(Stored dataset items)
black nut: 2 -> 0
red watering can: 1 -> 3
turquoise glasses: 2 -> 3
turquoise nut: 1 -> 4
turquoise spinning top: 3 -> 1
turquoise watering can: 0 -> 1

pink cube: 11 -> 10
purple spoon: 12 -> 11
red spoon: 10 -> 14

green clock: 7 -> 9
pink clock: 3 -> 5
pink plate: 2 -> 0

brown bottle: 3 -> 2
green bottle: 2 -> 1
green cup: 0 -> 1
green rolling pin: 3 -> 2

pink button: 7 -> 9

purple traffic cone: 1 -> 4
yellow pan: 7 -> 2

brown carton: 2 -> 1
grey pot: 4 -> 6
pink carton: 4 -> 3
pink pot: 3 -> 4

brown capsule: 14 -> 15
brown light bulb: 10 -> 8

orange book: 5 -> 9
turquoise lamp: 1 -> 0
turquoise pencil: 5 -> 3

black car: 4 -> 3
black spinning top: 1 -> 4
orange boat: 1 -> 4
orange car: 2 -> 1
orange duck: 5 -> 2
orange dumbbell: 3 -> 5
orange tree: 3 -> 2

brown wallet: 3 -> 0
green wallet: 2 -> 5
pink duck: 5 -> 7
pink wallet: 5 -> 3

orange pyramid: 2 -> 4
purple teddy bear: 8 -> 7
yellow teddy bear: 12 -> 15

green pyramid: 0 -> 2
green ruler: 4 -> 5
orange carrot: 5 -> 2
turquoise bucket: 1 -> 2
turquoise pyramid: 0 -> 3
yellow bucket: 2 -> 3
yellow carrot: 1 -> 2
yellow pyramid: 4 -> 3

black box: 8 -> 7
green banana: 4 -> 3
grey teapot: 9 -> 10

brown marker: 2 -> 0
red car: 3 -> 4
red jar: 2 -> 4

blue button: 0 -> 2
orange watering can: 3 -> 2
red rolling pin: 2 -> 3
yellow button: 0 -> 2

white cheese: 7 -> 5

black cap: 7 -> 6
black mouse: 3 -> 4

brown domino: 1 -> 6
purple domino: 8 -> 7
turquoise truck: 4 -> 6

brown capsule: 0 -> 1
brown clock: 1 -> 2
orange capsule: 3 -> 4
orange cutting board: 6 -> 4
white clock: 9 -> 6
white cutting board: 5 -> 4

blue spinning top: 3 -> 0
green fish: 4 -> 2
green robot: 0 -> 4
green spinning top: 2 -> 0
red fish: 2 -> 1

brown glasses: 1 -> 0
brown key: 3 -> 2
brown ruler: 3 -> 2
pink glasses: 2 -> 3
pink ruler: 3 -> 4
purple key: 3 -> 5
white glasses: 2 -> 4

- [Directions for this task]:
Extract all the entries word for word.

- [Solved problem]:
black nut: 2 -> 0
red watering can: 1 -> 3
turquoise glasses: 2 -> 3
turquoise nut: 1 -> 4
turquoise spinning top: 3 -> 1
turquoise watering can: 0 -> 1

pink cube: 11 -> 10
purple spoon: 12 -> 11
red spoon: 10 -> 14

green clock: 7 -> 9
pink clock: 3 -> 5
pink plate: 2 -> 0

brown bottle: 3 -> 2
green bottle: 2 -> 1
green cup: 0 -> 1
green rolling pin: 3 -> 2

pink button: 7 -> 9

purple traffic cone: 1 -> 4
yellow pan: 7 -> 2

brown carton: 2 -> 1
grey pot: 4 -> 6
pink carton: 4 -> 3
pink pot: 3 -> 4

brown capsule: 14 -> 15
brown light bulb: 10 -> 8

orange book: 5 -> 9
turquoise lamp: 1 -> 0
turquoise pencil: 5 -> 3

black car: 4 -> 3
black spinning top: 1 -> 4
orange boat: 1 -> 4
orange car: 2 -> 1
orange duck: 5 -> 2
orange dumbbell: 3 -> 5
orange tree: 3 -> 2

brown wallet: 3 -> 0
green wallet: 2 -> 5
pink duck: 5 -> 7
pink wallet: 5 -> 3

orange pyramid: 2 -> 4
purple teddy bear: 8 -> 7
yellow teddy bear: 12 -> 15

green pyramid: 0 -> 2
green ruler: 4 -> 5
orange carrot: 5 -> 2
turquoise bucket: 1 -> 2
turquoise pyramid: 0 -> 3
yellow bucket: 2 -> 3
yellow carrot: 1 -> 2
yellow pyramid: 4 -> 3

black box: 8 -> 7
green banana: 4 -> 3
grey teapot: 9 -> 10

brown marker: 2 -> 0
red car: 3 -> 4
red jar: 2 -> 4

blue button: 0 -> 2
orange watering can: 3 -> 2
red rolling pin: 2 -> 3
yellow button: 0 -> 2

white cheese: 7 -> 5

black cap: 7 -> 6
black mouse: 3 -> 4

brown domino: 1 -> 6
purple domino: 8 -> 7
turquoise truck: 4 -> 6

brown capsule: 0 -> 1
brown clock: 1 -> 2
orange capsule: 3 -> 4
orange cutting board: 6 -> 4
white clock: 9 -> 6
white cutting board: 5 -> 4

blue spinning top: 3 -> 0
green fish: 4 -> 2
green robot: 0 -> 4
green spinning top: 2 -> 0
red fish: 2 -> 1

brown glasses: 1 -> 0
brown key: 3 -> 2
brown ruler: 3 -> 2
pink glasses: 2 -> 3
pink ruler: 3 -> 4
purple key: 3 -> 5
white glasses: 2 -> 4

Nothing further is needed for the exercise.